WHAT YOU NEED TO DO: Please filter the data below down to the lines holding the string "strawberry".

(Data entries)
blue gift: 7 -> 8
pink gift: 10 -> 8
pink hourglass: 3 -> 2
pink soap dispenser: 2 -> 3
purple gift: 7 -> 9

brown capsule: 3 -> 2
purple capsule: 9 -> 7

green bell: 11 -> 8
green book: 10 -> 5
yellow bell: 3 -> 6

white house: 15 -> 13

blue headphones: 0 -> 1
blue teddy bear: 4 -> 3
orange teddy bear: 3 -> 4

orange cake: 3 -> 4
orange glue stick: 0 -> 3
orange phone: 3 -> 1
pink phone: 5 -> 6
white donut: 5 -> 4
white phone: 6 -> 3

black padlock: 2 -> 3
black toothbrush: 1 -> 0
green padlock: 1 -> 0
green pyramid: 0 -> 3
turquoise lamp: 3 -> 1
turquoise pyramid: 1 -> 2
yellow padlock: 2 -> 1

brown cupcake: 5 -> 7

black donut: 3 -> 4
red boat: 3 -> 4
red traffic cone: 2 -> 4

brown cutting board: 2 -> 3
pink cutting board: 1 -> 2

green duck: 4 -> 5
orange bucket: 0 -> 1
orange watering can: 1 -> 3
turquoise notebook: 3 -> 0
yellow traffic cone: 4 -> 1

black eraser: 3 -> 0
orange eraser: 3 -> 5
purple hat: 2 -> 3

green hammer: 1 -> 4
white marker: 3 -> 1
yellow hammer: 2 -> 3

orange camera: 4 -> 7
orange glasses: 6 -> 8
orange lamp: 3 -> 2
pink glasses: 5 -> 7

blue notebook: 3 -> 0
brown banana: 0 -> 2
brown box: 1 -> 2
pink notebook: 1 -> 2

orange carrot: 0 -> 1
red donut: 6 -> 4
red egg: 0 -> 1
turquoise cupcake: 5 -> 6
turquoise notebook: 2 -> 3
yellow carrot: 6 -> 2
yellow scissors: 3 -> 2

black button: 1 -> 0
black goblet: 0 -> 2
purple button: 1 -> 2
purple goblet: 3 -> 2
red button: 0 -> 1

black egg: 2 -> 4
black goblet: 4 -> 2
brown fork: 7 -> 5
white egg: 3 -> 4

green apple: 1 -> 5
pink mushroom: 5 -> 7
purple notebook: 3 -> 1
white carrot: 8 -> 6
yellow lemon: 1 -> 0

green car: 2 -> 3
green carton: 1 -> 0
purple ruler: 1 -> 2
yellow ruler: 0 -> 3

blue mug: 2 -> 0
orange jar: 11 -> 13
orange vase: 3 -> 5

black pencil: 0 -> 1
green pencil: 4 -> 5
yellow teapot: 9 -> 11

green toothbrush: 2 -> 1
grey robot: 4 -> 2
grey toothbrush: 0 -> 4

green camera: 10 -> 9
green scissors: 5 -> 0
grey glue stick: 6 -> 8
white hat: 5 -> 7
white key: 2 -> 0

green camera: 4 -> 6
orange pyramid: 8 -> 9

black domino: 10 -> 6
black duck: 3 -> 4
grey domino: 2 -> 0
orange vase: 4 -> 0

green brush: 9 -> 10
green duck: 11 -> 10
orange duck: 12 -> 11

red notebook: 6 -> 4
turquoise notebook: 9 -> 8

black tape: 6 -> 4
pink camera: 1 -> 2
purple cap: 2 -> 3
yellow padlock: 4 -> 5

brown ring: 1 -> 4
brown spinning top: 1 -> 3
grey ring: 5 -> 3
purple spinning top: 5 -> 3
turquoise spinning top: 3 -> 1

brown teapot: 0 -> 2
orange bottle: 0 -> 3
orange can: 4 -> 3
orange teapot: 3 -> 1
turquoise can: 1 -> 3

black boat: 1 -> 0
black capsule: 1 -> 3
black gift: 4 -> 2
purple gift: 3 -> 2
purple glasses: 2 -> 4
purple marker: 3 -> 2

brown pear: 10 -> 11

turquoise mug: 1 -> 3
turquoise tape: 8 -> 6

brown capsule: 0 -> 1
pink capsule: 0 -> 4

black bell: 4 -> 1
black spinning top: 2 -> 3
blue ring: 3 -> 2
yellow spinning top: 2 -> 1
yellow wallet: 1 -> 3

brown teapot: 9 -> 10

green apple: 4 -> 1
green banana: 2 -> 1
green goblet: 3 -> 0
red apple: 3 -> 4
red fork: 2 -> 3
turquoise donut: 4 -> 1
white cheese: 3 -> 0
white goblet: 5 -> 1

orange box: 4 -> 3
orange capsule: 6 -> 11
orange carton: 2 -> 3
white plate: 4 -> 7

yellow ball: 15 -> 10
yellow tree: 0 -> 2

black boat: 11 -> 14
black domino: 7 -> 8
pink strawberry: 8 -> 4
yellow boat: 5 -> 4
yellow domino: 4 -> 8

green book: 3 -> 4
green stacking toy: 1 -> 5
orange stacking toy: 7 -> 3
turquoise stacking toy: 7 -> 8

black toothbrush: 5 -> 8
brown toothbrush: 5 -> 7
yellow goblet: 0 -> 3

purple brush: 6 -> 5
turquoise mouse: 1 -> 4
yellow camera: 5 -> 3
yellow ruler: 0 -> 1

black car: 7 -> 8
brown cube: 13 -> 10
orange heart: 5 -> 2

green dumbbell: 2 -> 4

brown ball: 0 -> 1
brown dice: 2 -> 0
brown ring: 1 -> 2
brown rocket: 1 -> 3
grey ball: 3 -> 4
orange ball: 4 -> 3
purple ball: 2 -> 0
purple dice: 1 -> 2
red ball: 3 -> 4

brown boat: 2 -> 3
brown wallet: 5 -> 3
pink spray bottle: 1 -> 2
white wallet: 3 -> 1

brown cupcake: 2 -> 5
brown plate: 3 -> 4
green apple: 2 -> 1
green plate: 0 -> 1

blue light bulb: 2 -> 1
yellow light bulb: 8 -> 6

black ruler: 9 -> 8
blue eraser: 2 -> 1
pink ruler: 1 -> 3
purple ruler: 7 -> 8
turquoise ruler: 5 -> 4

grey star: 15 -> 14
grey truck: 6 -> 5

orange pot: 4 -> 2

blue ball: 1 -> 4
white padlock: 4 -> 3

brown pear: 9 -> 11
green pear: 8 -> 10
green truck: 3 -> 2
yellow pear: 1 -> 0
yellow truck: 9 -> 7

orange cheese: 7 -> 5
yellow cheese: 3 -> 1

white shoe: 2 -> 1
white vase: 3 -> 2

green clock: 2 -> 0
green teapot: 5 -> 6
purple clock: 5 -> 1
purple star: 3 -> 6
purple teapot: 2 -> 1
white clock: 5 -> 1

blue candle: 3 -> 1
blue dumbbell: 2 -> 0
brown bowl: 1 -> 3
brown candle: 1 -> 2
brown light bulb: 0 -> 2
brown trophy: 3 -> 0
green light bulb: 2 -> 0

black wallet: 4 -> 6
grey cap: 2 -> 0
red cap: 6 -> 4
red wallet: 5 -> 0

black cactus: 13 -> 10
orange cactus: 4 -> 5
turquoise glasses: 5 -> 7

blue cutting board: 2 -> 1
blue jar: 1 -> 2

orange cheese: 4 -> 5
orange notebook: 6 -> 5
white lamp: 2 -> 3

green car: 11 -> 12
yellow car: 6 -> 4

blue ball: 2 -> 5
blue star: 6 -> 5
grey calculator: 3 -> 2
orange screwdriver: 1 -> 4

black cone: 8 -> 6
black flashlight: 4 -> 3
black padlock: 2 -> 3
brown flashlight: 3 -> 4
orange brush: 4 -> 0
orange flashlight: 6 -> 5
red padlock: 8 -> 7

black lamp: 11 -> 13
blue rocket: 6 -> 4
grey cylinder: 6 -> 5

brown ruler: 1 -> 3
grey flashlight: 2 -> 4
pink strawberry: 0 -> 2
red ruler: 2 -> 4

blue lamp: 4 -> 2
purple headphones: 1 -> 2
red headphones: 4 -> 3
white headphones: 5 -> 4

EXPECTED ANSWER:
pink strawberry: 8 -> 4
pink strawberry: 0 -> 2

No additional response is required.